** Data for analysis follows **

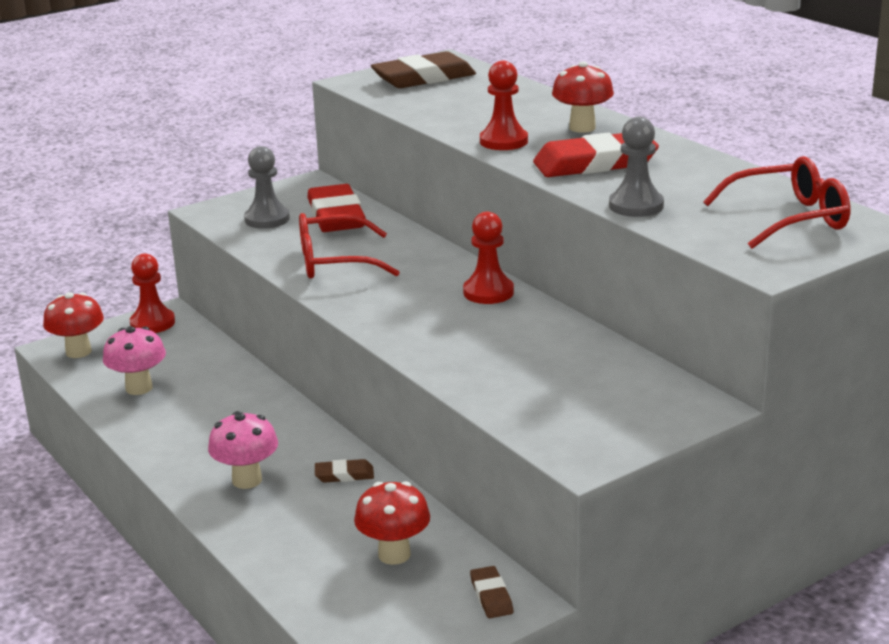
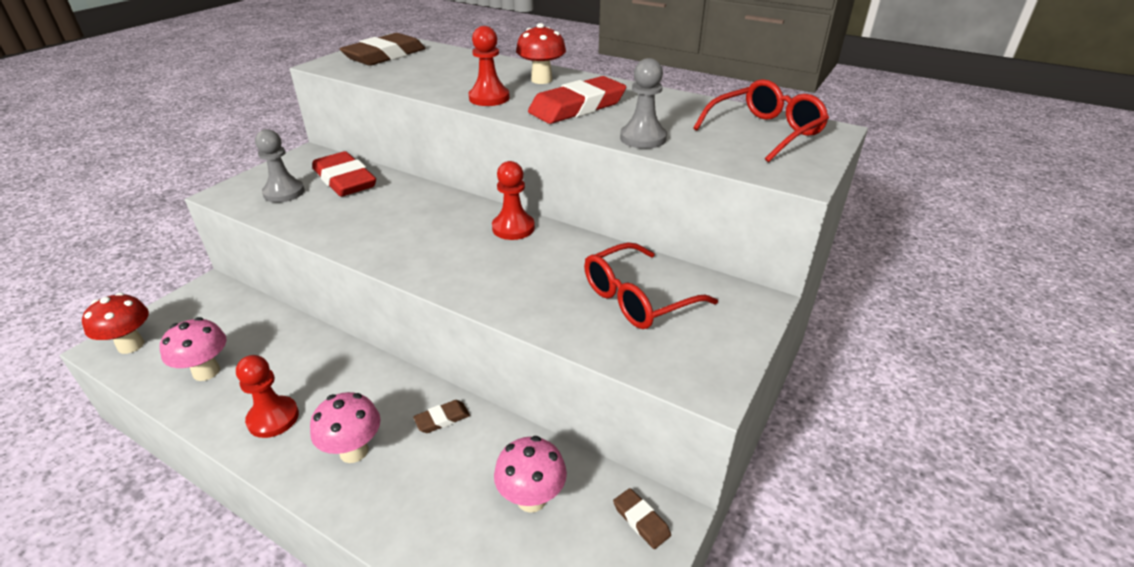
camera: 25 degrees left, 10 degrees up
(152, 323) = (197, 299): red pawn -> red pawn (273, 418)
(334, 262) = (365, 223): red glasses -> red glasses (637, 299)
(394, 554) = (531, 499): red mushroom -> pink mushroom

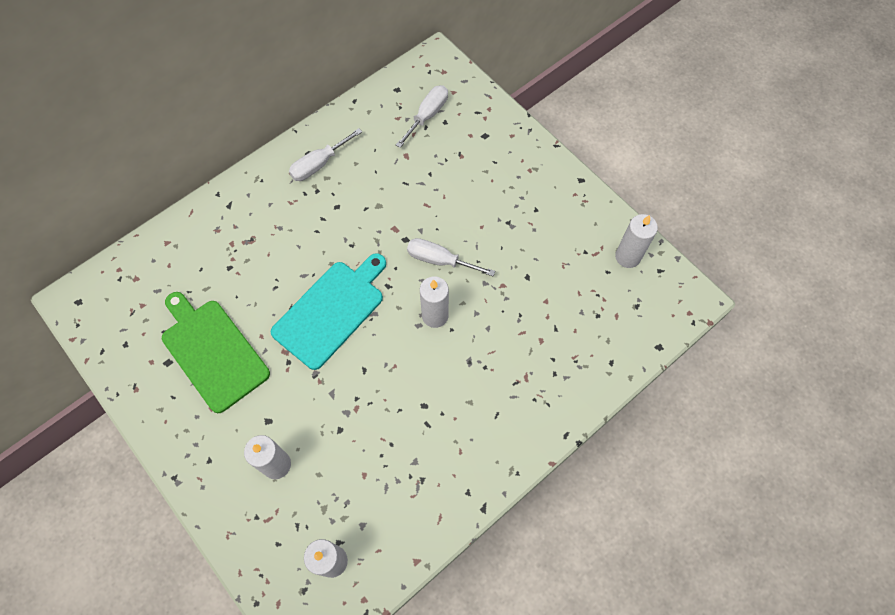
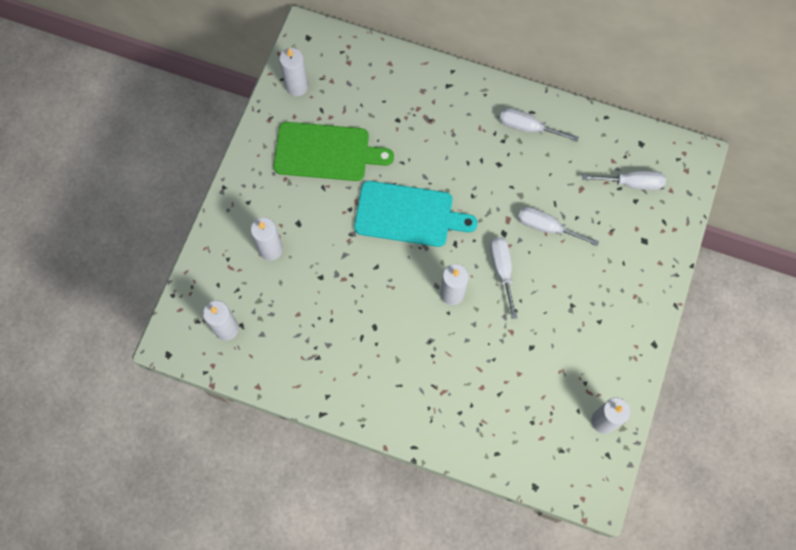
camera: 60 degrees right, 5 degrees up
(121, 341) = (297, 86): none -> white candle
(213, 351) = (326, 152): green cutting board -> green cutting board turned 75 degrees clockwise
(423, 202) = (546, 227): none -> white screwdriver

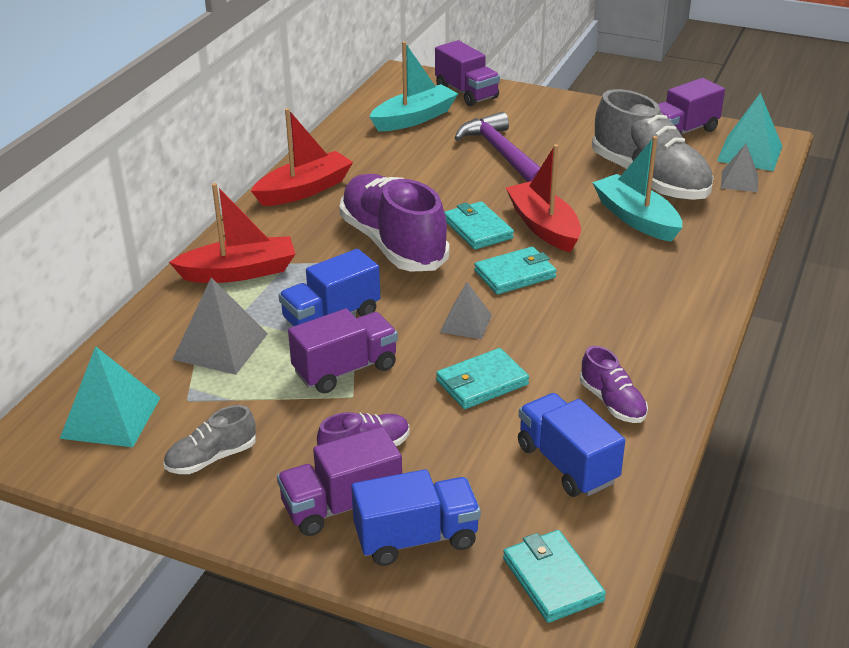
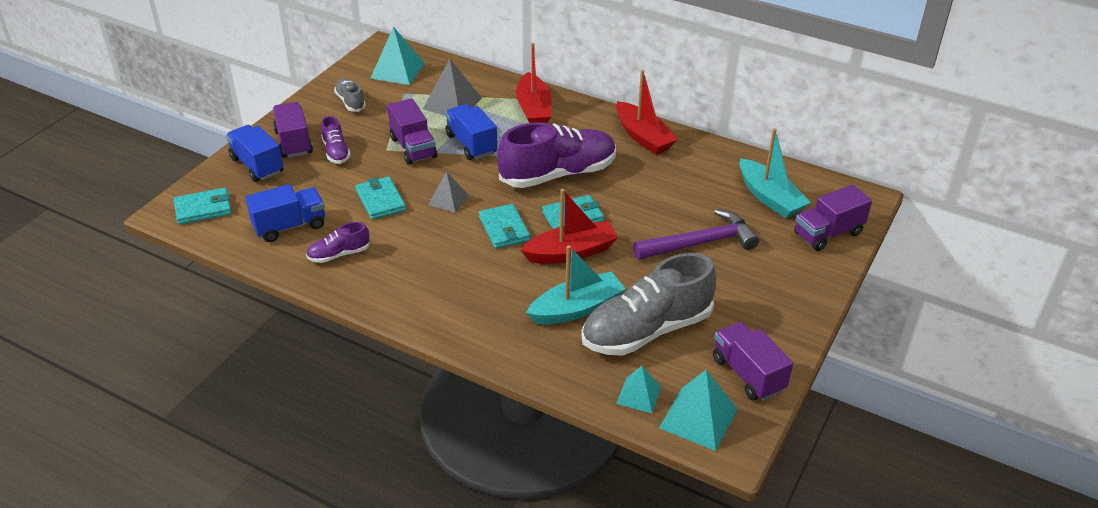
camera: 95 degrees right, 5 degrees up
(416, 538) = (257, 165): blue truck -> blue truck turned 150 degrees clockwise
(739, 181) = (639, 395): grey pyramid -> turquoise pyramid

** End of Data for analysis **

• Task description: Please set down, exactly and with nothing added, the lines from the line with "camera: 60 degrees right, 5 degrees up" to the end of the entries above, omitting pictures.

• Reply to the task:
camera: 60 degrees right, 5 degrees up
(121, 341) = (297, 86): none -> white candle
(213, 351) = (326, 152): green cutting board -> green cutting board turned 75 degrees clockwise
(423, 202) = (546, 227): none -> white screwdriver

camera: 95 degrees right, 5 degrees up
(416, 538) = (257, 165): blue truck -> blue truck turned 150 degrees clockwise
(739, 181) = (639, 395): grey pyramid -> turquoise pyramid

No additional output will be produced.